▶ _Input records_:

- Opening Delimiter -

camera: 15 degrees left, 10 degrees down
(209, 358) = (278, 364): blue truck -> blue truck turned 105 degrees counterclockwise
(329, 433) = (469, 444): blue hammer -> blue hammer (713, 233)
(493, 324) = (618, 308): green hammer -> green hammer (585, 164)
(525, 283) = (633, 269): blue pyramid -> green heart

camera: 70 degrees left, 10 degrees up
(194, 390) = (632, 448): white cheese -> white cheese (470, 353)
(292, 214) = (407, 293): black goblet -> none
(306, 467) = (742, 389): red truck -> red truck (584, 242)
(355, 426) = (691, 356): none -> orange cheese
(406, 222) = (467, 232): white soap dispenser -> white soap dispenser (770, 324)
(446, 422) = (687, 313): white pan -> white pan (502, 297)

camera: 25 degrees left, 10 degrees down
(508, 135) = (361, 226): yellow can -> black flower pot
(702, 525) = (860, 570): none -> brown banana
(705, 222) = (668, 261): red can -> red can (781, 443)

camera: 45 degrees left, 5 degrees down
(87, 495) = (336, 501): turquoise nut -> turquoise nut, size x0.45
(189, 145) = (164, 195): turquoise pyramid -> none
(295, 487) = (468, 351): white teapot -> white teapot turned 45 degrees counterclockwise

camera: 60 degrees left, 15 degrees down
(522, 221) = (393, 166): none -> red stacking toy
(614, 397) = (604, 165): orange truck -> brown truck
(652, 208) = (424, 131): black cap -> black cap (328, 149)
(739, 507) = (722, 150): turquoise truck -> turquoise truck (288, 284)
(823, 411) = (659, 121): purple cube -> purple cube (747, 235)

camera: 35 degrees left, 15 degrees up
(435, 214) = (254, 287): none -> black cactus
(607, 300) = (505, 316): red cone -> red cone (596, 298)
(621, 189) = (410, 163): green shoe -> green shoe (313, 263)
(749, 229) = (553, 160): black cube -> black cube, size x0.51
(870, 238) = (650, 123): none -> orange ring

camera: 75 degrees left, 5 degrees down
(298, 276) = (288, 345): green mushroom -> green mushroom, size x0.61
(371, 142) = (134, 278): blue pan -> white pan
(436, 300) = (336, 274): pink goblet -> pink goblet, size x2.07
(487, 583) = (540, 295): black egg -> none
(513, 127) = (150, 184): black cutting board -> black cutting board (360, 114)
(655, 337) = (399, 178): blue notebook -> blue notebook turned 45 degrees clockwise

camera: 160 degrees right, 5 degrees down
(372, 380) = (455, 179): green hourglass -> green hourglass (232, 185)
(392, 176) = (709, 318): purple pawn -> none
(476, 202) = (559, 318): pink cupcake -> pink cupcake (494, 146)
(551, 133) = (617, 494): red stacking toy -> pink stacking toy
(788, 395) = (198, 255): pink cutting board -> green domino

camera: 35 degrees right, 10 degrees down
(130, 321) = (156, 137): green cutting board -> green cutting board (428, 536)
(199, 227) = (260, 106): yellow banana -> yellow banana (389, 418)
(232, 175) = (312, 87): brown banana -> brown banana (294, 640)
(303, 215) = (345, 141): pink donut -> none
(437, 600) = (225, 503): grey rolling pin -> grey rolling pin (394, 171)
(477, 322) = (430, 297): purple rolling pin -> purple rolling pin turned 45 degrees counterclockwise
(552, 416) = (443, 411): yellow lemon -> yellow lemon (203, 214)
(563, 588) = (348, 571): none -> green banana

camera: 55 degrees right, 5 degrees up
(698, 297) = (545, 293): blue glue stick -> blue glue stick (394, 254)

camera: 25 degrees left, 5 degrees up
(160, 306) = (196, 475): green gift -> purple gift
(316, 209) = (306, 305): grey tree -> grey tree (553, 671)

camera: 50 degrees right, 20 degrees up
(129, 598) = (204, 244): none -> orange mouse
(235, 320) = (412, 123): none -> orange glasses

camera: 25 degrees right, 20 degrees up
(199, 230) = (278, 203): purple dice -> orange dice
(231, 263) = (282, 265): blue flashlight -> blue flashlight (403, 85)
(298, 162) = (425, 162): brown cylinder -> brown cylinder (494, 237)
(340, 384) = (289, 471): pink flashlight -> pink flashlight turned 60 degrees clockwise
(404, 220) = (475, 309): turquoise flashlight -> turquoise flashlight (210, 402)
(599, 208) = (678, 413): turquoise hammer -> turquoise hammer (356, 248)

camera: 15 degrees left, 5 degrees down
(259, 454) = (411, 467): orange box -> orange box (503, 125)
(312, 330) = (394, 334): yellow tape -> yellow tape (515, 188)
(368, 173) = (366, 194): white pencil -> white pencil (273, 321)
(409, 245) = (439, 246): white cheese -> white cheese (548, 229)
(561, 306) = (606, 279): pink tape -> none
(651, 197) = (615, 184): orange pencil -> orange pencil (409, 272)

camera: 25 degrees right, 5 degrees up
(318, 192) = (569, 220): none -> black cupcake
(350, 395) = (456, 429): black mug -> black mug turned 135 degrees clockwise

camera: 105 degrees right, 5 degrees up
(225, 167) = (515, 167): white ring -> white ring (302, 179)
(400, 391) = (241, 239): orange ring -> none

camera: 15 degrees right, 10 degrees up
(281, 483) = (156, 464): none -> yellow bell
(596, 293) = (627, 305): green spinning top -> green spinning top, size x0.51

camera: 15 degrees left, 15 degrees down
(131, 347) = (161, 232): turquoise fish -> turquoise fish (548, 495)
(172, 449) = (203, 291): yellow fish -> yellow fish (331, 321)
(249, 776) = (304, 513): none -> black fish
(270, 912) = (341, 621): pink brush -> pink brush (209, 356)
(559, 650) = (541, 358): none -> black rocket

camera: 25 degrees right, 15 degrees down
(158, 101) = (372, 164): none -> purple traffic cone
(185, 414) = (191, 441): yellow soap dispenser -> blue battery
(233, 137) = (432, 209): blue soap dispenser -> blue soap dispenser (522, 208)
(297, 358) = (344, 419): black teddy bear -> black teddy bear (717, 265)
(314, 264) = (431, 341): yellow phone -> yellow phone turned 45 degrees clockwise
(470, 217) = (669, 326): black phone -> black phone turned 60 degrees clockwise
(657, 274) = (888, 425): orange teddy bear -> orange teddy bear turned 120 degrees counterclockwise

- Closing Delimiter -

▶ _Task statement_: The reply should consist solely of the lines of the data, exact, from the opening line through the line with "camera: 45 degrees left, 5 degrees down", inclusive.

▶ _Written response_:
camera: 15 degrees left, 10 degrees down
(209, 358) = (278, 364): blue truck -> blue truck turned 105 degrees counterclockwise
(329, 433) = (469, 444): blue hammer -> blue hammer (713, 233)
(493, 324) = (618, 308): green hammer -> green hammer (585, 164)
(525, 283) = (633, 269): blue pyramid -> green heart

camera: 70 degrees left, 10 degrees up
(194, 390) = (632, 448): white cheese -> white cheese (470, 353)
(292, 214) = (407, 293): black goblet -> none
(306, 467) = (742, 389): red truck -> red truck (584, 242)
(355, 426) = (691, 356): none -> orange cheese
(406, 222) = (467, 232): white soap dispenser -> white soap dispenser (770, 324)
(446, 422) = (687, 313): white pan -> white pan (502, 297)

camera: 25 degrees left, 10 degrees down
(508, 135) = (361, 226): yellow can -> black flower pot
(702, 525) = (860, 570): none -> brown banana
(705, 222) = (668, 261): red can -> red can (781, 443)

camera: 45 degrees left, 5 degrees down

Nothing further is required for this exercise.